━━ Dataset records ━━
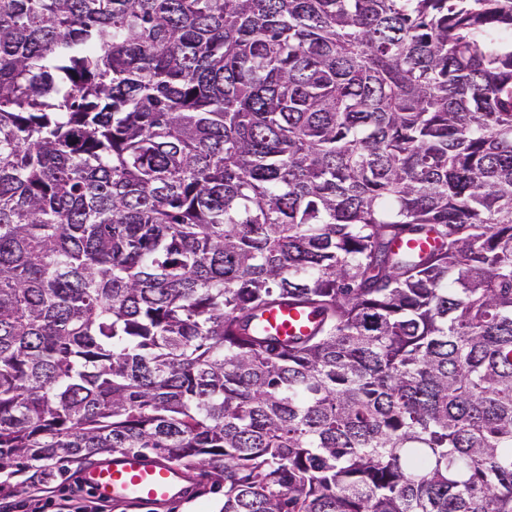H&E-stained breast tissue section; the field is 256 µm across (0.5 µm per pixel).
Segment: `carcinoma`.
I'll return each instance as SVG.
<instances>
[{"label":"carcinoma","mask_w":512,"mask_h":512,"mask_svg":"<svg viewBox=\"0 0 512 512\" xmlns=\"http://www.w3.org/2000/svg\"><path fill=\"white\" fill-rule=\"evenodd\" d=\"M510 31L512 0H0L16 492L142 452L219 512H512ZM282 302L309 335L259 332Z\"/></svg>","instance_id":"1"}]
</instances>
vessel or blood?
I'll return each instance as SVG.
<instances>
[{
  "mask_svg": "<svg viewBox=\"0 0 512 512\" xmlns=\"http://www.w3.org/2000/svg\"><path fill=\"white\" fill-rule=\"evenodd\" d=\"M262 322L265 332L285 339L309 334L313 317L296 307L280 305L267 310ZM78 482L98 502L128 507L132 512H164L191 493L182 468L137 452L84 468Z\"/></svg>",
  "mask_w": 512,
  "mask_h": 512,
  "instance_id": "obj_1",
  "label": "vessel or blood"
}]
</instances>
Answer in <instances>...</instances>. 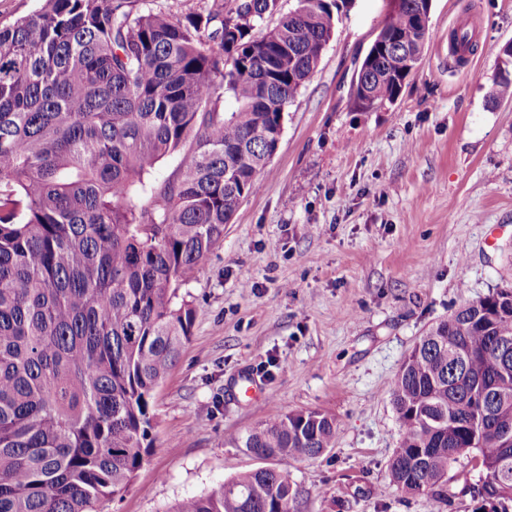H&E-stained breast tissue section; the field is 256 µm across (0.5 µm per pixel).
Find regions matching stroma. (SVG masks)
I'll return each mask as SVG.
<instances>
[{"instance_id":"stroma-1","label":"stroma","mask_w":512,"mask_h":512,"mask_svg":"<svg viewBox=\"0 0 512 512\" xmlns=\"http://www.w3.org/2000/svg\"><path fill=\"white\" fill-rule=\"evenodd\" d=\"M391 8L355 0L284 114L259 190L182 293L192 336L155 392L152 446L105 512H170L259 467L230 444L317 410L332 448L289 461L299 512H473L451 464L446 500L392 482L400 439L390 382L431 325L512 278V99L492 102L512 0H432L418 68L399 98L358 108L354 72ZM474 31L457 64L448 38ZM260 384L238 394L244 374Z\"/></svg>"}]
</instances>
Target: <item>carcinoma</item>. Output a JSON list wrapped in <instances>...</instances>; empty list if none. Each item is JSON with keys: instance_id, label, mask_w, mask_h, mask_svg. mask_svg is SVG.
<instances>
[{"instance_id": "obj_1", "label": "carcinoma", "mask_w": 512, "mask_h": 512, "mask_svg": "<svg viewBox=\"0 0 512 512\" xmlns=\"http://www.w3.org/2000/svg\"><path fill=\"white\" fill-rule=\"evenodd\" d=\"M401 0L364 85L395 102L396 56L428 28ZM211 0L185 12L138 0H42L0 25V512H103L144 463L156 389L192 336L180 294L257 192L283 114L317 68L339 0ZM237 103L224 111V96ZM512 96L505 69L493 99ZM175 168L157 179L167 156ZM512 285L422 336L391 383L405 493L443 497L472 453L478 512H512ZM336 419L286 413L231 439L259 467L169 512H293L288 459L332 447Z\"/></svg>"}]
</instances>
━━━
Task instructions:
Repeat, without changes, every line from the one that contains "Target: <item>carcinoma</item>. Output" through the final line of the data.

In response:
Target: <item>carcinoma</item>. Output a JSON list wrapped in <instances>...</instances>; empty list if none. Each item is JSON with keys: instance_id, label, mask_w, mask_h, mask_svg. mask_svg is SVG.
<instances>
[{"instance_id": "obj_1", "label": "carcinoma", "mask_w": 512, "mask_h": 512, "mask_svg": "<svg viewBox=\"0 0 512 512\" xmlns=\"http://www.w3.org/2000/svg\"><path fill=\"white\" fill-rule=\"evenodd\" d=\"M401 0L364 85L395 102L396 56L428 28ZM211 0L185 12L138 0H42L0 25V512H103L144 463L156 389L192 336L180 294L257 192L283 114L317 68L339 0ZM237 103L224 111V96ZM512 96L505 69L493 99ZM175 168L157 179L167 156ZM512 285L422 336L391 383L405 493L443 497L472 453L478 512H512ZM336 419L286 413L231 439L259 467L169 512H293L288 459L332 447Z\"/></svg>"}]
</instances>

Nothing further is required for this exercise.